* _Extracted data_
------------------------------------------------------------------------
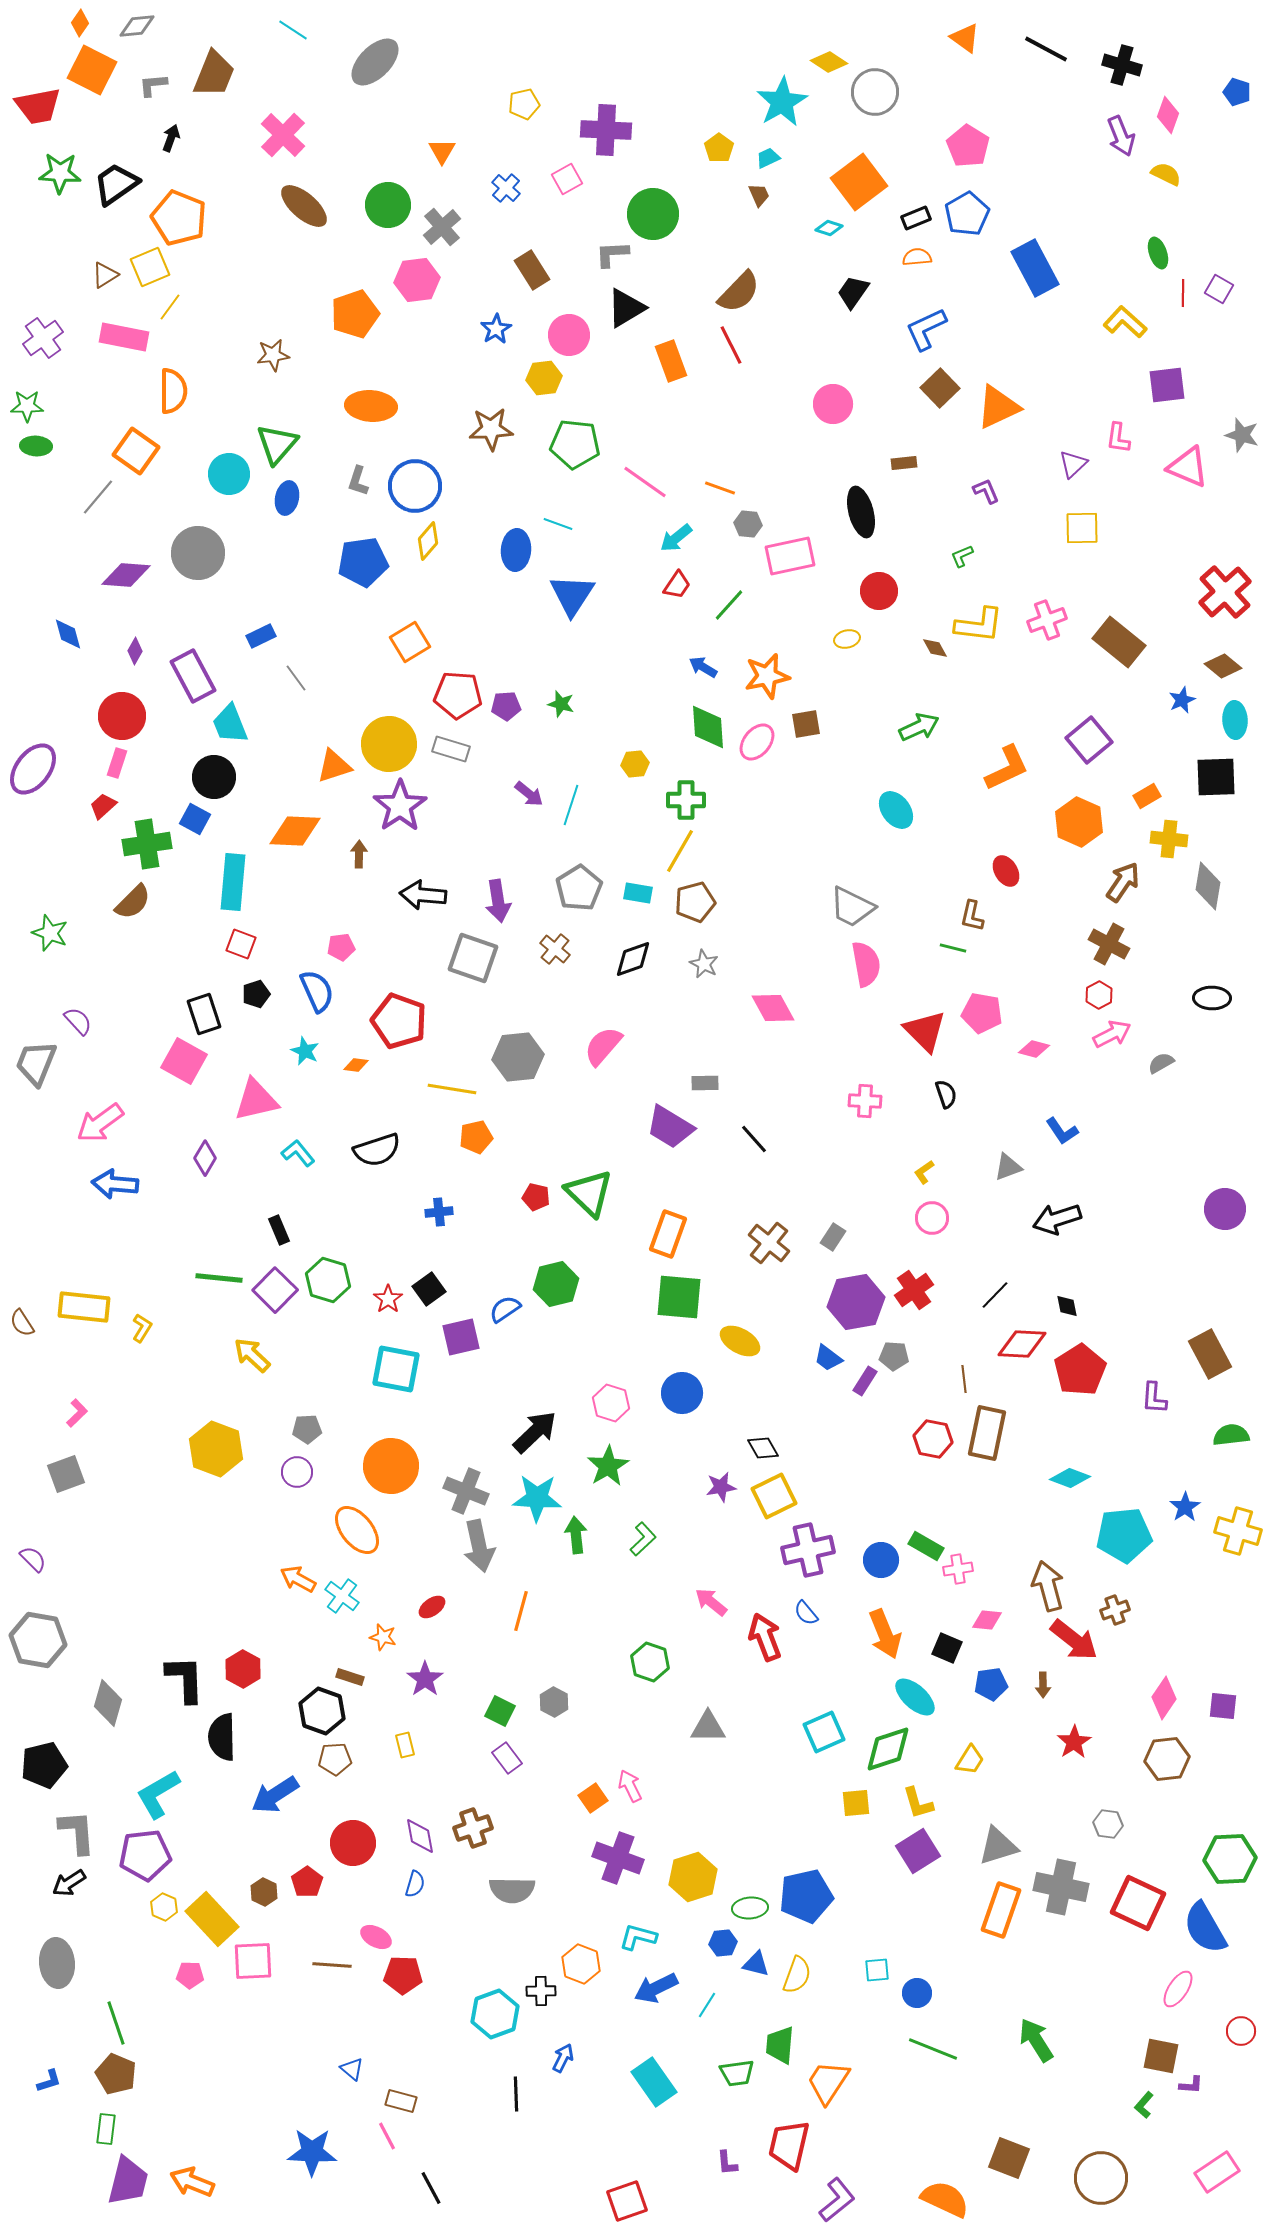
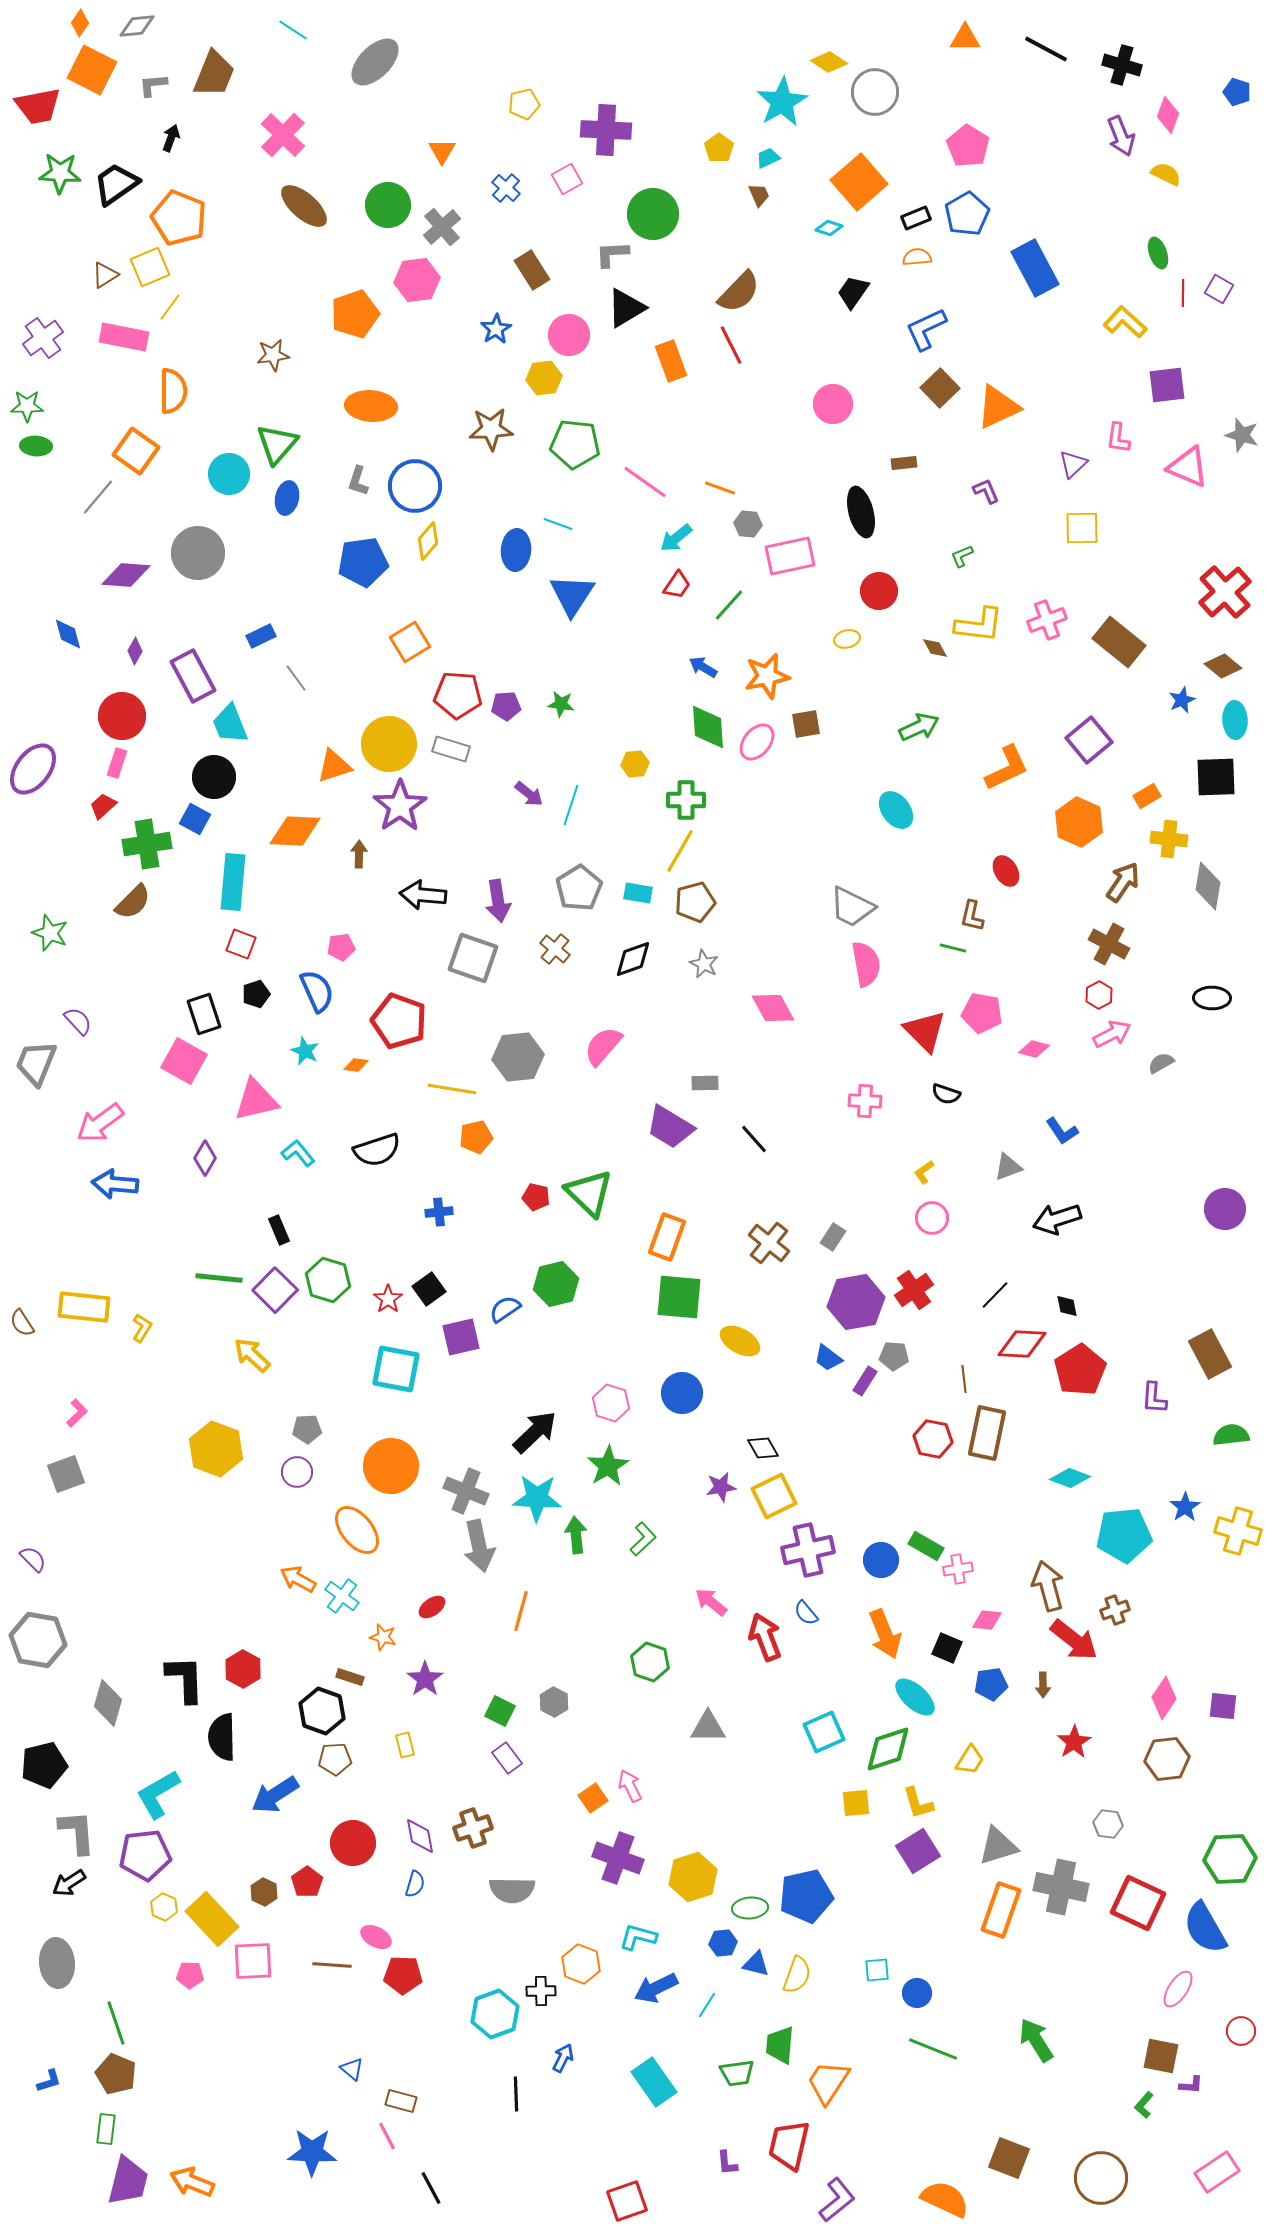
orange triangle at (965, 38): rotated 36 degrees counterclockwise
orange square at (859, 182): rotated 4 degrees counterclockwise
green star at (561, 704): rotated 8 degrees counterclockwise
black semicircle at (946, 1094): rotated 128 degrees clockwise
orange rectangle at (668, 1234): moved 1 px left, 3 px down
------------------------------------------------------------------------
* _What to do_
Please output the entries above exactly, leaving out every picture.

* _Your response_
orange triangle at (965, 38): rotated 36 degrees counterclockwise
orange square at (859, 182): rotated 4 degrees counterclockwise
green star at (561, 704): rotated 8 degrees counterclockwise
black semicircle at (946, 1094): rotated 128 degrees clockwise
orange rectangle at (668, 1234): moved 1 px left, 3 px down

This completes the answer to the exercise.